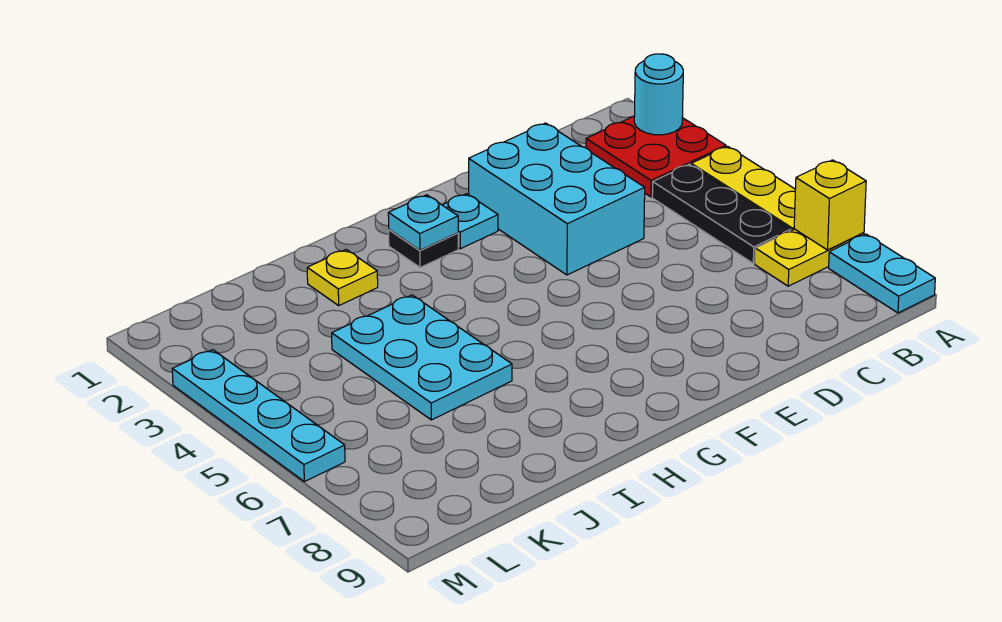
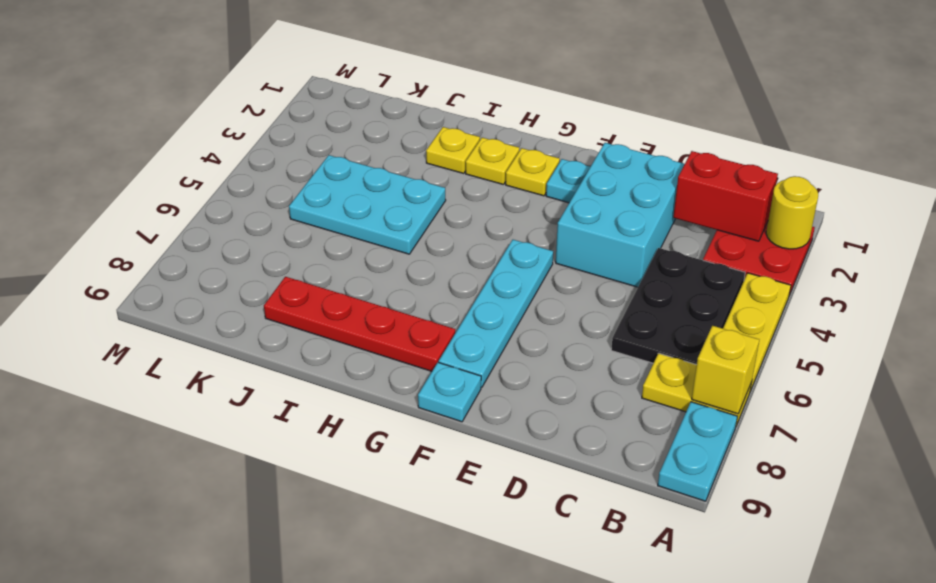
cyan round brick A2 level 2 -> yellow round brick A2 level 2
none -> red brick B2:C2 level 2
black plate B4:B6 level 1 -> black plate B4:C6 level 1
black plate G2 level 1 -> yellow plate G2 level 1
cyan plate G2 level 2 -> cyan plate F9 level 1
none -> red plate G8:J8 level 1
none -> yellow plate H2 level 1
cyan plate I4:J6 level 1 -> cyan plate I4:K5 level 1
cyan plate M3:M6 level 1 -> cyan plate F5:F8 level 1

=-=-=-=-=

- **Your instructions**
From the line containing "cyan plate I4:J6" down to the last line, reproduce the records exactly. Include both ends.

- **Output of the task**
cyan plate I4:J6 level 1 -> cyan plate I4:K5 level 1
cyan plate M3:M6 level 1 -> cyan plate F5:F8 level 1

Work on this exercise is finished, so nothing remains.